Brief — Search the records below for the word "parking". Copy each line where it occurs.

[Excerpts from a dataset]

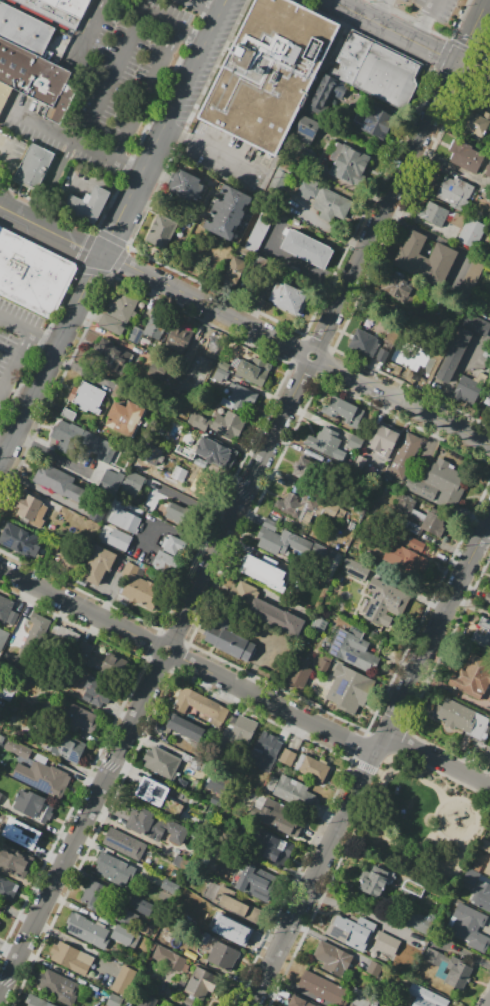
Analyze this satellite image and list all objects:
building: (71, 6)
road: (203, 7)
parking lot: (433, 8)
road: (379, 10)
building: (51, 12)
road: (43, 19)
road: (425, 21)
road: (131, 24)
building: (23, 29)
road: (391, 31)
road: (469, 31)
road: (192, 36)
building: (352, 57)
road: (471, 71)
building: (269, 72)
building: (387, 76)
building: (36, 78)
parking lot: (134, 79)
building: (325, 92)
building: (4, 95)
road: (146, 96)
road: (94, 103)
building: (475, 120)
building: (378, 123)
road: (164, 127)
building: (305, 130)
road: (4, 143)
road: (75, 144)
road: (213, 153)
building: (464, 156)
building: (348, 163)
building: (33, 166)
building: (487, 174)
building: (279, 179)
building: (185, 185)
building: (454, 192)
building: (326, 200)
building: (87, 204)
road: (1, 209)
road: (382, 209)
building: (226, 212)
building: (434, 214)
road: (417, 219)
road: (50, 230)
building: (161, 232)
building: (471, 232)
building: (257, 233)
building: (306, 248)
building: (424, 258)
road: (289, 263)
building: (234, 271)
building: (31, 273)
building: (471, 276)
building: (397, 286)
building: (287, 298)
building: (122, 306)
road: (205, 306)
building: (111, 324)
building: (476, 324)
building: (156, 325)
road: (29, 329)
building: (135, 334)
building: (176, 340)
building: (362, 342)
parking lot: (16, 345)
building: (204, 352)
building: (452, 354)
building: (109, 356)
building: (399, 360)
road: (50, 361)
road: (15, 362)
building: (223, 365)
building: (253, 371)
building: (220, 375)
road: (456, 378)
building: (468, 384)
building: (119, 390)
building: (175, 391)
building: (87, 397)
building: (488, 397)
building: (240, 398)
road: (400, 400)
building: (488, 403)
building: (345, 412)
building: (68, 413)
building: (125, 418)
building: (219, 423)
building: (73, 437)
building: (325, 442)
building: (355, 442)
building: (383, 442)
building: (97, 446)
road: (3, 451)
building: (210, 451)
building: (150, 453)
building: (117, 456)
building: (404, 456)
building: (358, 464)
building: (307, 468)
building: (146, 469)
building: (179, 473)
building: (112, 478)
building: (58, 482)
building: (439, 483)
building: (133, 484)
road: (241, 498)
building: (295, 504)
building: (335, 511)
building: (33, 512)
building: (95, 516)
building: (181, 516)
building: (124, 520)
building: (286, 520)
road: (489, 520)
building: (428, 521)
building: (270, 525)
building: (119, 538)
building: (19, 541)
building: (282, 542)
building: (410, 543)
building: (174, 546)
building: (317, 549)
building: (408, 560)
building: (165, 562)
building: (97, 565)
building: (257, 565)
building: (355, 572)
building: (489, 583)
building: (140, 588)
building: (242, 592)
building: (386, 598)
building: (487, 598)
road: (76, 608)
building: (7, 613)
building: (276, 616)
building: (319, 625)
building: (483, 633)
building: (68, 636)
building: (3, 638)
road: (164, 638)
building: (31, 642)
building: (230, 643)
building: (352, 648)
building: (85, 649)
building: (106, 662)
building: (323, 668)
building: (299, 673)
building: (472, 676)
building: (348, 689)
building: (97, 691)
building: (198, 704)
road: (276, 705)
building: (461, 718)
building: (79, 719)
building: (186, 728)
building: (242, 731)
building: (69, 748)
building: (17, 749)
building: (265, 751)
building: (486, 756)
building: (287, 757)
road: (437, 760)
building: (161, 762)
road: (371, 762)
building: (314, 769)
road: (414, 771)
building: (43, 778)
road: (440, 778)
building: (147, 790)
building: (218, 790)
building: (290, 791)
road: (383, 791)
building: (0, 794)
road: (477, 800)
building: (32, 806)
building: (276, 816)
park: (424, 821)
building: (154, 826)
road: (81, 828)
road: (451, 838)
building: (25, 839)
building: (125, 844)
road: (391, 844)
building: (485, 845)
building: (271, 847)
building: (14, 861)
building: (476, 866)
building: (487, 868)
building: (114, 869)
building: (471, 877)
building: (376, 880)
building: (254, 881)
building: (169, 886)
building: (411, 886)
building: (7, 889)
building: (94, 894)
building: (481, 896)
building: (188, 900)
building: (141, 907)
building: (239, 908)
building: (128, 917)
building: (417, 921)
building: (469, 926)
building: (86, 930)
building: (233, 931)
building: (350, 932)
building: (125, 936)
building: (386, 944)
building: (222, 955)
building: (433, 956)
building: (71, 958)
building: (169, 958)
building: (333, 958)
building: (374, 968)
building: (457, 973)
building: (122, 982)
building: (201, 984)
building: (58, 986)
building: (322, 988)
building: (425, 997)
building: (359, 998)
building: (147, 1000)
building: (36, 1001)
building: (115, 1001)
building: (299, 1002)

Task output —
parking lot: (433, 8)
parking lot: (134, 79)
parking lot: (16, 345)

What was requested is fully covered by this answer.